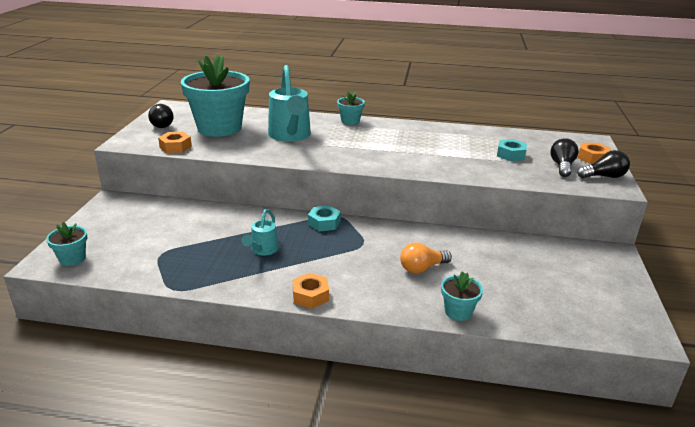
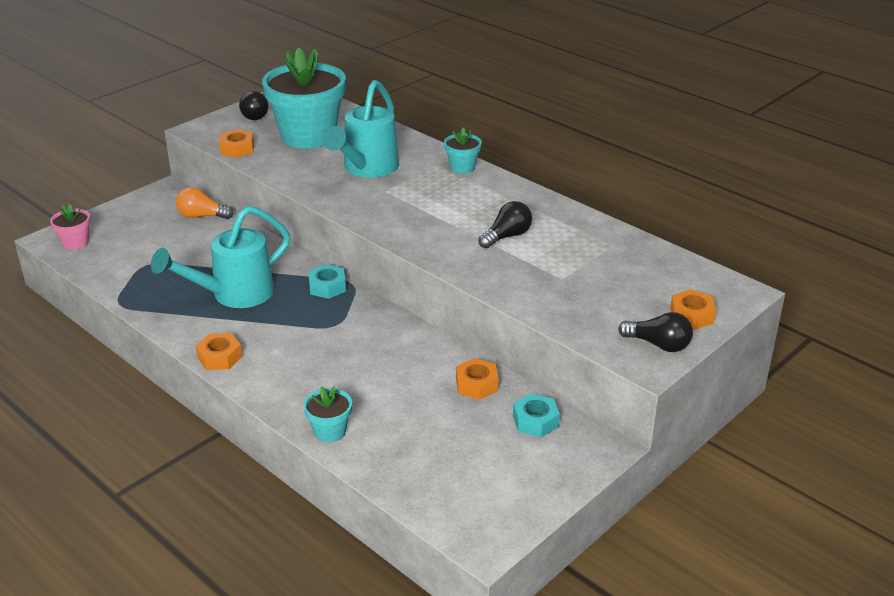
camera: 35 degrees right, 5 degrees up
(72, 259) = (75, 243): turquoise flower pot -> pink flower pot
(262, 250) = (233, 295): turquoise watering can -> turquoise watering can, size x1.92
(422, 268) = (357, 374): orange light bulb -> orange light bulb (202, 216)
(500, 246) = (476, 385): none -> orange nut
(510, 155) = (587, 275): turquoise nut -> turquoise nut (535, 421)
(562, 166) = (627, 313): black light bulb -> black light bulb (507, 236)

━━━━━━━━━━━━━━━━

■ Task to carry out: Beginning with the line that contains "(500, 246) = (476, 385): none -> orange nut", output each line of the listing above through the last one, exactly and with nothing added.

■ Result for this exercise:
(500, 246) = (476, 385): none -> orange nut
(510, 155) = (587, 275): turquoise nut -> turquoise nut (535, 421)
(562, 166) = (627, 313): black light bulb -> black light bulb (507, 236)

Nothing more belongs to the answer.